REQUIRED ACTION>
No record may be omitted; give all of them again exactly.

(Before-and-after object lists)
***

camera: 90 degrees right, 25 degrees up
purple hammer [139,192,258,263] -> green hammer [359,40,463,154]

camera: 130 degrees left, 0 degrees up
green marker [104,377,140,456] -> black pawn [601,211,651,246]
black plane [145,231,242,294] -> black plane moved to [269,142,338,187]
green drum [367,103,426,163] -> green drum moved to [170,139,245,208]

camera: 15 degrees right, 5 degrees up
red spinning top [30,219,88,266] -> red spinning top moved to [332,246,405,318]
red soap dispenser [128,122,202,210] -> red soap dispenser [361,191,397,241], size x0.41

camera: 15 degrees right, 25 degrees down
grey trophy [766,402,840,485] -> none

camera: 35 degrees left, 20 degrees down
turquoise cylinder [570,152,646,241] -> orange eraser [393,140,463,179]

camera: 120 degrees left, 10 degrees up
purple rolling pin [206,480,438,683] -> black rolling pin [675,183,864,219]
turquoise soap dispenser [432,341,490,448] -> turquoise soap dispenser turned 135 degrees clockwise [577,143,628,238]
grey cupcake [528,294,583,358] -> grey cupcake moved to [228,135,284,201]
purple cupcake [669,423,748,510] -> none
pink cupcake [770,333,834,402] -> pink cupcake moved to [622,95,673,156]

***

ANSWER TO THE EXERCISE>
camera: 90 degrees right, 25 degrees up
purple hammer [139,192,258,263] -> green hammer [359,40,463,154]

camera: 130 degrees left, 0 degrees up
green marker [104,377,140,456] -> black pawn [601,211,651,246]
black plane [145,231,242,294] -> black plane moved to [269,142,338,187]
green drum [367,103,426,163] -> green drum moved to [170,139,245,208]

camera: 15 degrees right, 5 degrees up
red spinning top [30,219,88,266] -> red spinning top moved to [332,246,405,318]
red soap dispenser [128,122,202,210] -> red soap dispenser [361,191,397,241], size x0.41

camera: 15 degrees right, 25 degrees down
grey trophy [766,402,840,485] -> none

camera: 35 degrees left, 20 degrees down
turquoise cylinder [570,152,646,241] -> orange eraser [393,140,463,179]

camera: 120 degrees left, 10 degrees up
purple rolling pin [206,480,438,683] -> black rolling pin [675,183,864,219]
turquoise soap dispenser [432,341,490,448] -> turquoise soap dispenser turned 135 degrees clockwise [577,143,628,238]
grey cupcake [528,294,583,358] -> grey cupcake moved to [228,135,284,201]
purple cupcake [669,423,748,510] -> none
pink cupcake [770,333,834,402] -> pink cupcake moved to [622,95,673,156]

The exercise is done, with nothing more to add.